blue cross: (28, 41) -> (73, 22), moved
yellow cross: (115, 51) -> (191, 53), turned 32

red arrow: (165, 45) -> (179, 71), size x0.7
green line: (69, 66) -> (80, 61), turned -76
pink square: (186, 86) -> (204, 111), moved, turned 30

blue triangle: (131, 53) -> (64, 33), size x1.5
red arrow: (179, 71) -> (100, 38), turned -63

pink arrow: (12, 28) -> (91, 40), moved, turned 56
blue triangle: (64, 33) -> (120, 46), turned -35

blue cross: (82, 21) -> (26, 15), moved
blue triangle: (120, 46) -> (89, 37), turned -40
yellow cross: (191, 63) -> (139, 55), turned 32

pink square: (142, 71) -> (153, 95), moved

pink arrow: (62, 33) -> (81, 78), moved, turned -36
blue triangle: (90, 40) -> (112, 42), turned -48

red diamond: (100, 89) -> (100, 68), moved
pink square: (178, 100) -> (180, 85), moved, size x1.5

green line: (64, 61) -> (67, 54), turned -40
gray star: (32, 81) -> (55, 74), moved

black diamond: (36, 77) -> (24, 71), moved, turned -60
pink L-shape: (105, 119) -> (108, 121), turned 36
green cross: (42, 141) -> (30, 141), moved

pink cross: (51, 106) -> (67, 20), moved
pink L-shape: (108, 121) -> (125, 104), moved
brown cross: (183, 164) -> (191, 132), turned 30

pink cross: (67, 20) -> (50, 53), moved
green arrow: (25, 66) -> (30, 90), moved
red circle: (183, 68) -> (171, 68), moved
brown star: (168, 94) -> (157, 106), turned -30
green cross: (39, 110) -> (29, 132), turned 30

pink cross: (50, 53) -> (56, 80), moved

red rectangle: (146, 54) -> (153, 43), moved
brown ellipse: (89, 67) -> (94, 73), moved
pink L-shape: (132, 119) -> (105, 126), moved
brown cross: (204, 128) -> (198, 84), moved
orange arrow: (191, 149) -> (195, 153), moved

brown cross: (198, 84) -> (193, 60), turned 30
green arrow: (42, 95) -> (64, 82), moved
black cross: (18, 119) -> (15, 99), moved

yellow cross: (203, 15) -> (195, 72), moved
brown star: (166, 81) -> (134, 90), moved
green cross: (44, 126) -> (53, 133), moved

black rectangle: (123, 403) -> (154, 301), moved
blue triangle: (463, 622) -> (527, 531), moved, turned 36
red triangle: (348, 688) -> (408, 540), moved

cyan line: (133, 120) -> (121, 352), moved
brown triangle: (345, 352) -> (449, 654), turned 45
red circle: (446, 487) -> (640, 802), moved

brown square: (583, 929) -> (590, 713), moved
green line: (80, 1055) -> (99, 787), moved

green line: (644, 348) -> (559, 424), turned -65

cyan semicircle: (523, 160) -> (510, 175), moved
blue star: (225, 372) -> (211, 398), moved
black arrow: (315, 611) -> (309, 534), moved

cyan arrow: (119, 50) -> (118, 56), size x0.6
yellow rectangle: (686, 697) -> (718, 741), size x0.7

——

> PROBLEM TO SOLVE
Report how many lines above hold the string "diamond", giving nothing but the number.

> EXERCISE OUTPUT
2